## Records to use
• • • • •

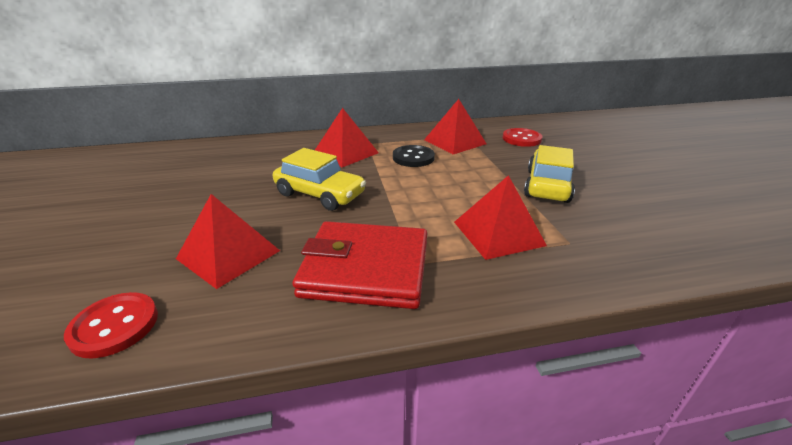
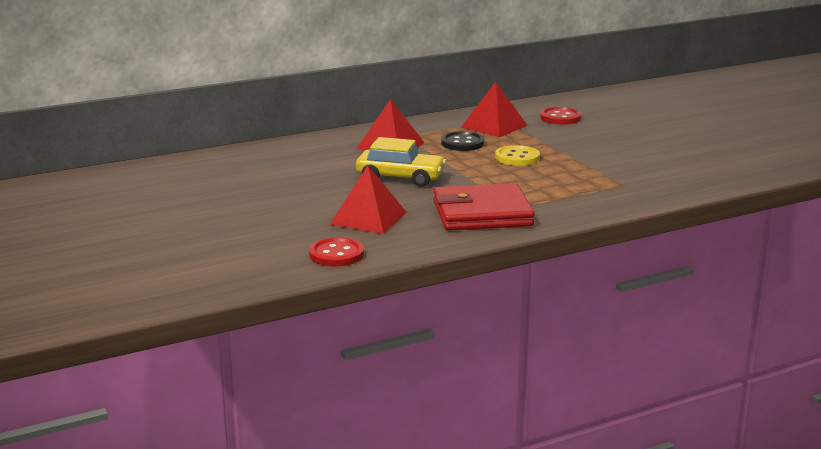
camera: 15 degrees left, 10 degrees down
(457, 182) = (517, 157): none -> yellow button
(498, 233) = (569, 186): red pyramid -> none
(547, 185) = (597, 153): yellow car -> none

• • • • •

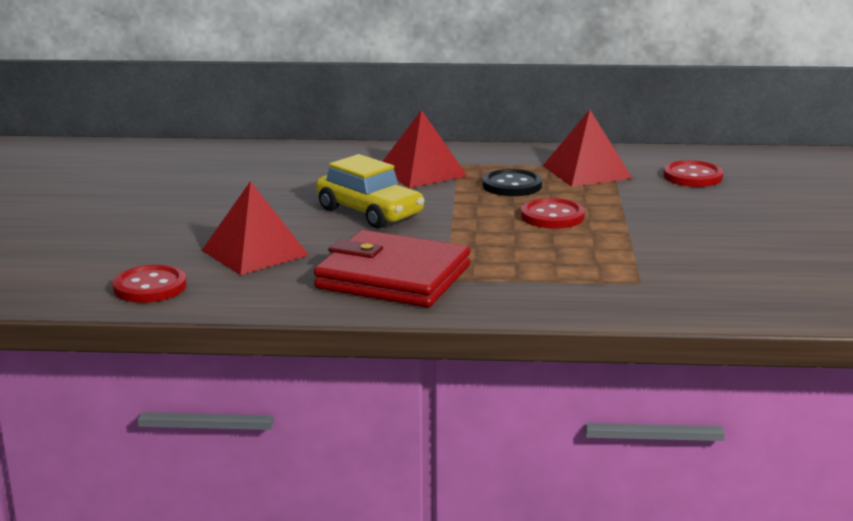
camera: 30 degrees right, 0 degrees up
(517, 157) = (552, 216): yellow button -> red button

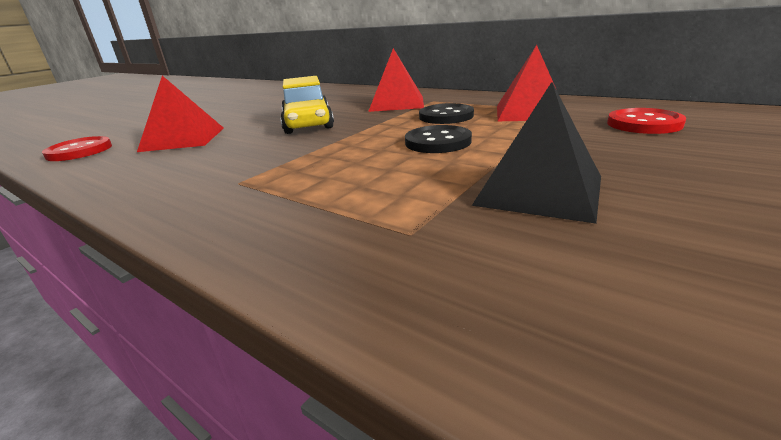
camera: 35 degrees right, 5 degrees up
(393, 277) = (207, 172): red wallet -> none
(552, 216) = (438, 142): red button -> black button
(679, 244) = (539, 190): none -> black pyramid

• • • • •

## Instruction
From the data above, copy each line where the string "right" appears.

## Solution for this problem
camera: 30 degrees right, 0 degrees up
camera: 35 degrees right, 5 degrees up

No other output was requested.